- PROBLEM
When the line with "orange ball: 4 -> 1" appears below, start repeating lines exactly, and keep going through the line with "purple ball: 4 -> 5"; add nothing outside that span.

- ENTRIES SHOWN
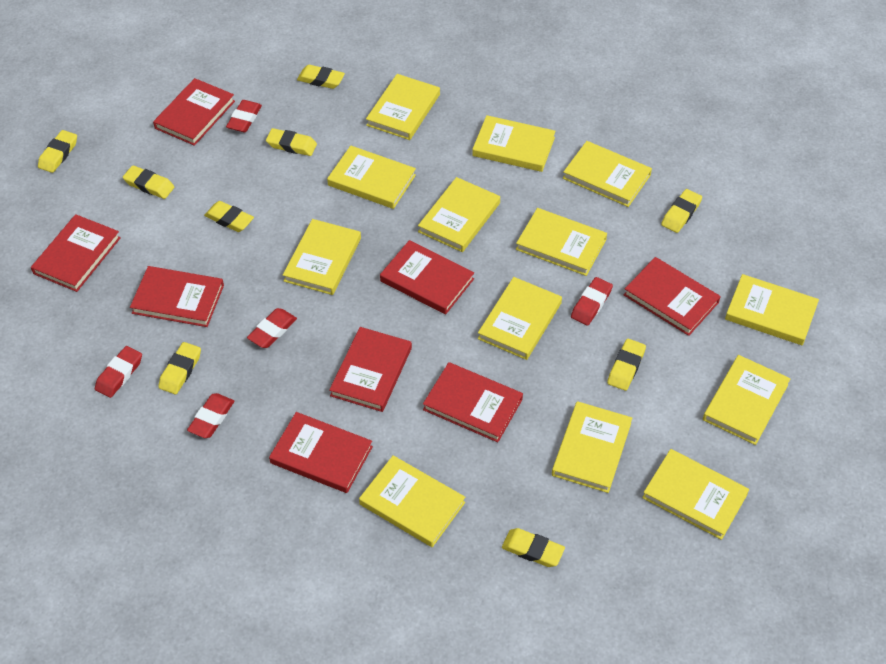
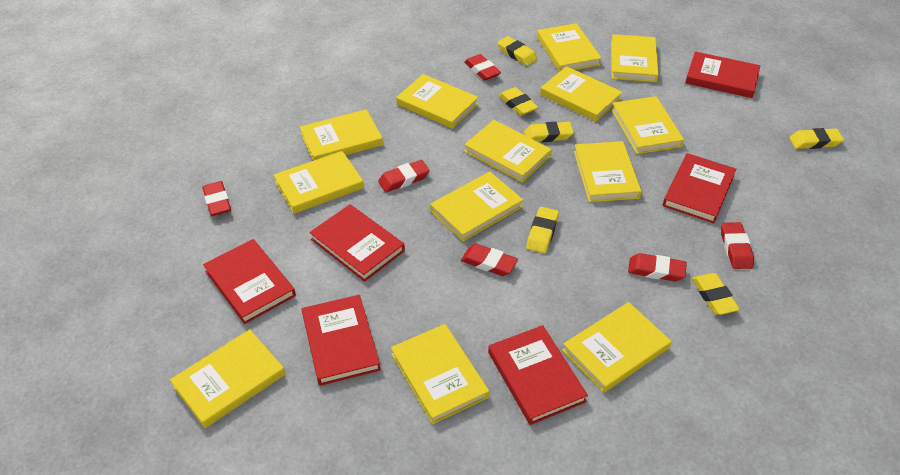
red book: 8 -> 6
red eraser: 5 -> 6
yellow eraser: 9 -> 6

* * *

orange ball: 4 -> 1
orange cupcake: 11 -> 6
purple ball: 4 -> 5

- RESULT OF THE TASK
orange ball: 4 -> 1
orange cupcake: 11 -> 6
purple ball: 4 -> 5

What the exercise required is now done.